Request: Should a line in the entries below contain "brown", return that line.
'''
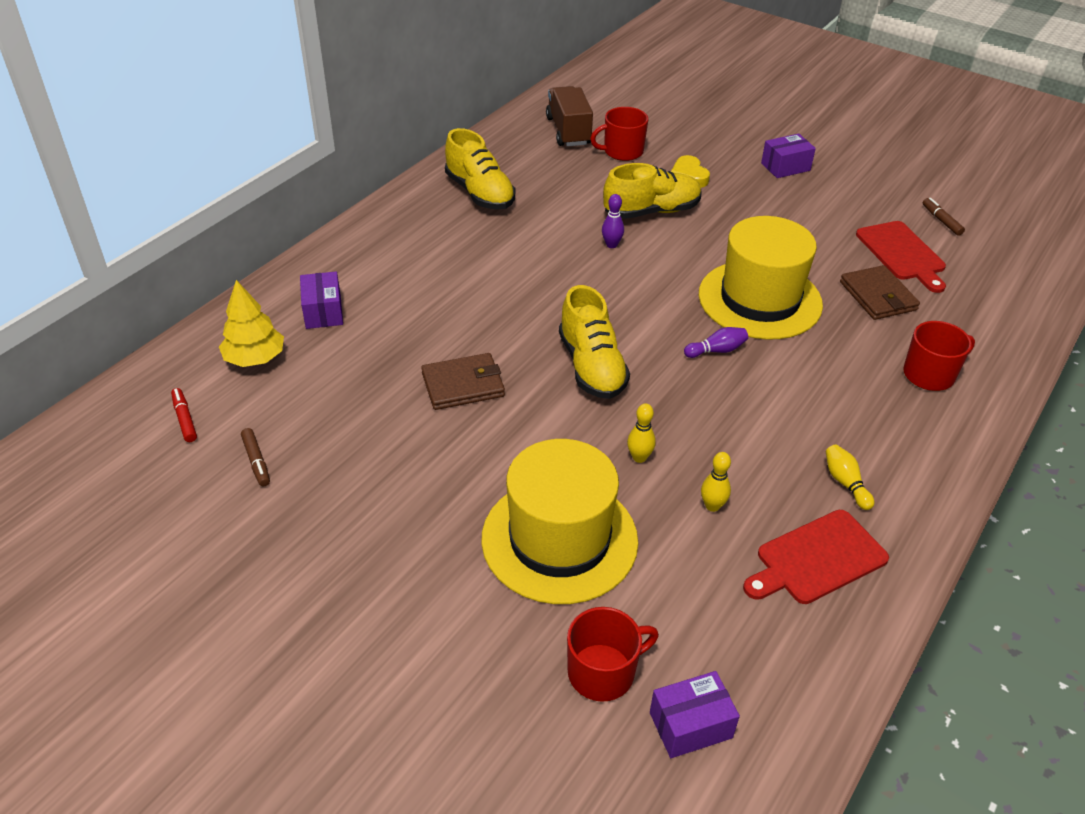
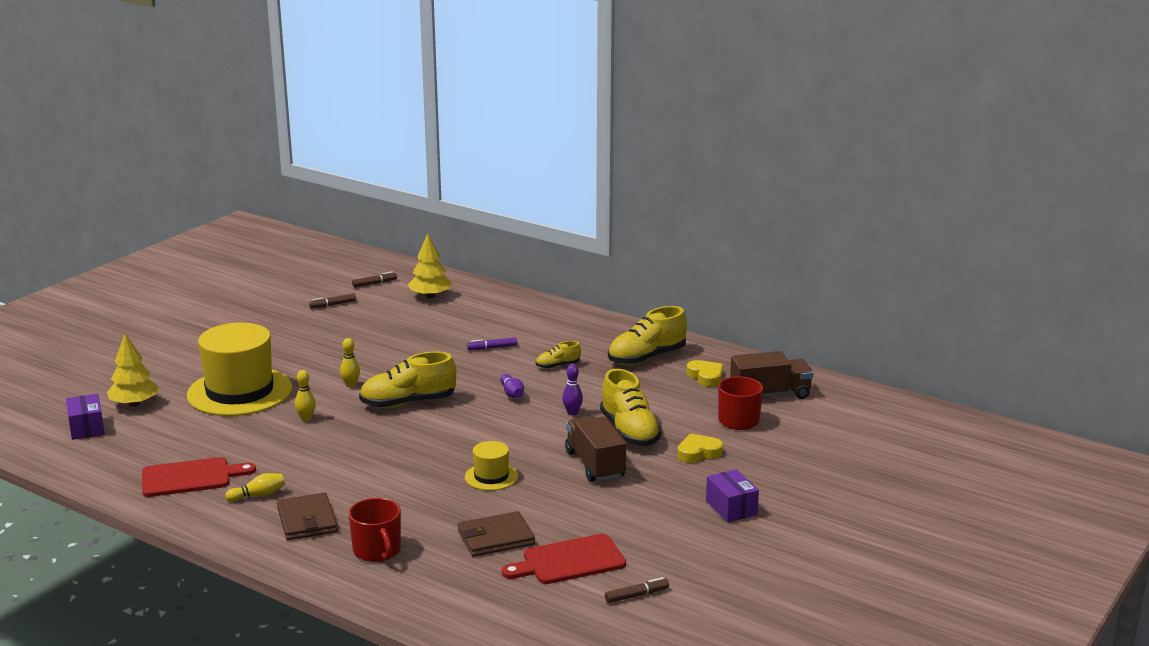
camera: 90 degrees right, 20 degrees down
red marker [171,388,197,442] -> brown marker [352,271,397,287]
purple box [300,271,343,329] -> none
brown wallet [421,353,505,410] -> brown wallet moved to [277,493,337,540]
red mug [567,607,659,702] -> yellow tree [107,334,159,407]
purple bowling pin [684,327,748,358] -> purple bowling pin moved to [500,374,524,398]
yellow hat [699,216,823,339] -> yellow hat [465,441,518,491], size x0.46
yellow bowling pin [701,452,731,512] -> yellow bowling pin moved to [340,338,360,388]
red cutting board [743,510,889,604] -> red cutting board turned 105 degrees clockwise [142,457,256,497]
none -> purple marker [467,337,517,350]
none -> yellow shoe [536,341,581,369]
none -> brown truck [565,416,626,482]
none -> yellow heart [687,360,723,387]

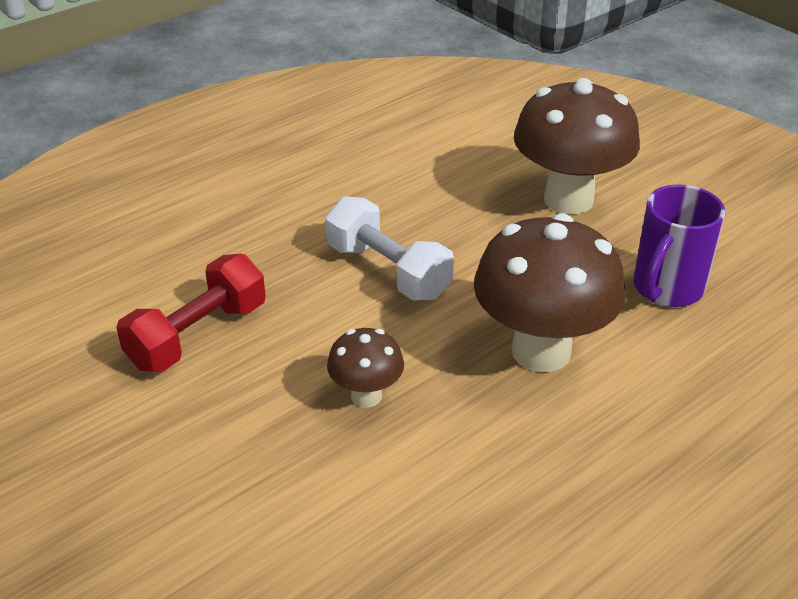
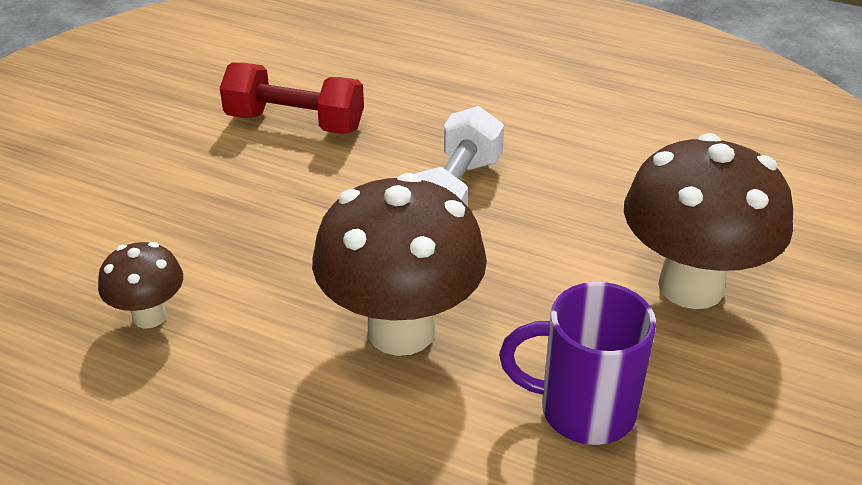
camera: 65 degrees right, 0 degrees up
brown mushroom [327,328,404,408] -> brown mushroom moved to [98,242,183,328]

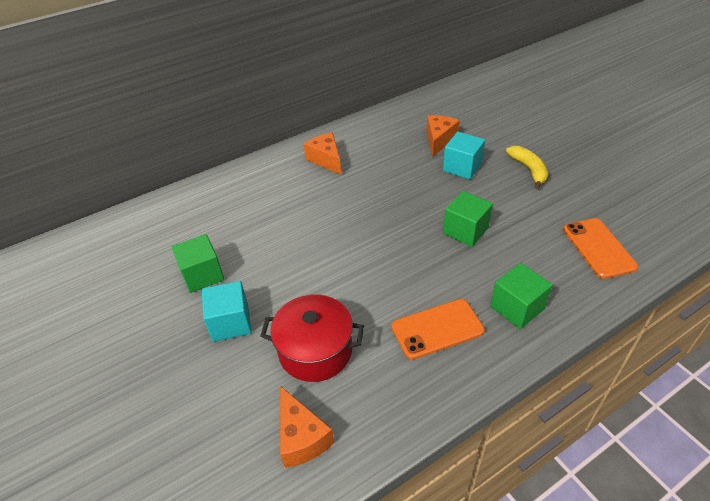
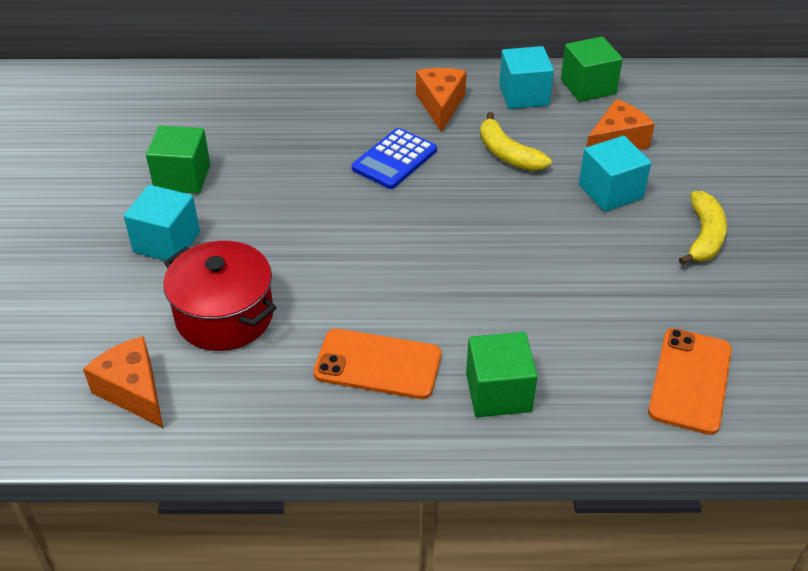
camera: 30 degrees right, 0 degrees up
orange cheese [280,386,334,468] -> orange cheese turned 135 degrees clockwise [83,336,163,428]
green cube [443,191,493,247] -> green cube moved to [561,36,623,102]
none -> blue calculator [352,128,437,189]
none -> yellow banana [480,112,551,171]
none -> turquoise cube [499,46,554,109]

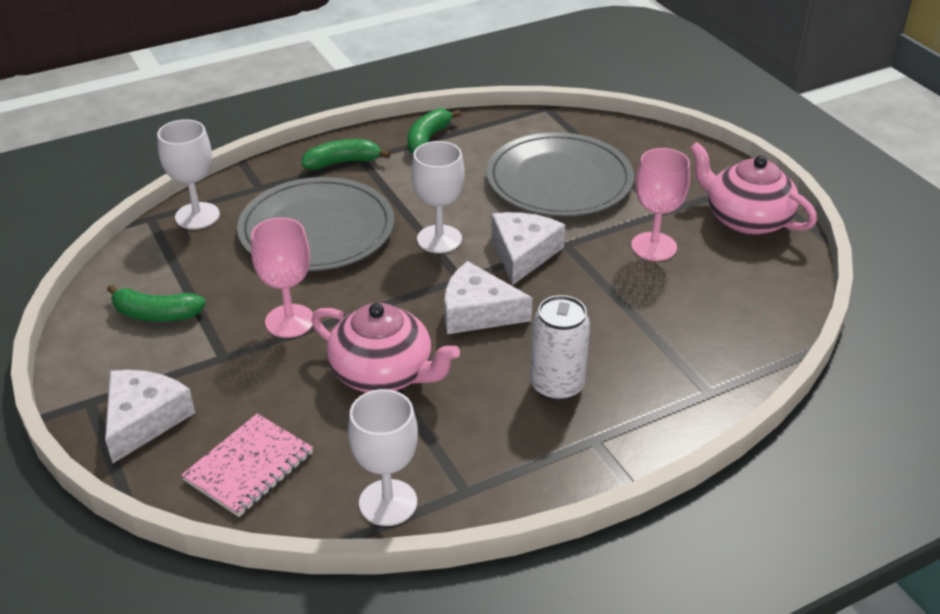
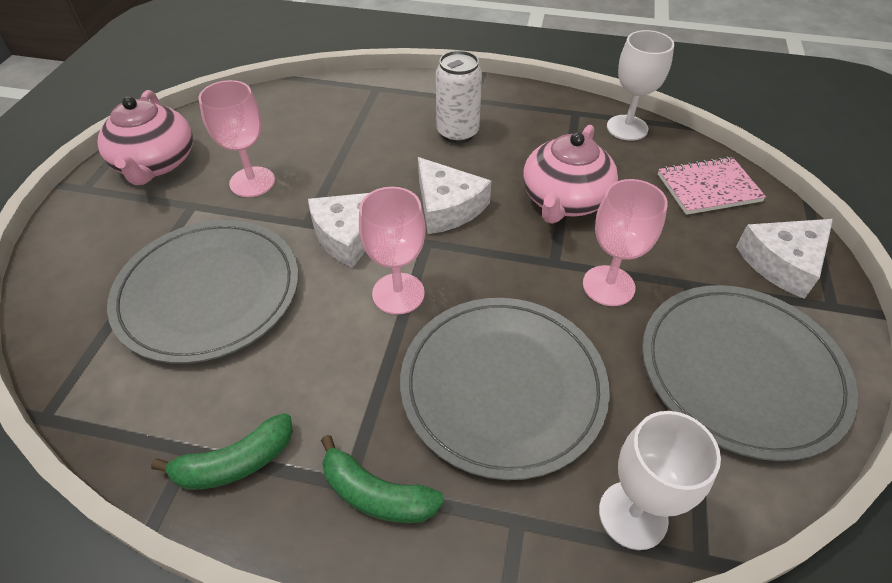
camera: 140 degrees left, 10 degrees up
green banana [107,285,206,322] -> grey plate [642,285,858,461]
pink teapot [311,303,460,392] -> pink teapot turned 135 degrees counterclockwise [523,125,618,224]
white goblet [412,141,465,253] -> pink goblet [359,187,426,315]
'''
Solution:
red marker [171,388,197,442] -> brown marker [352,271,397,287]
brown wallet [421,353,505,410] -> brown wallet moved to [277,493,337,540]
none -> brown truck [565,416,626,482]
brown mushroom [327,328,404,408] -> brown mushroom moved to [98,242,183,328]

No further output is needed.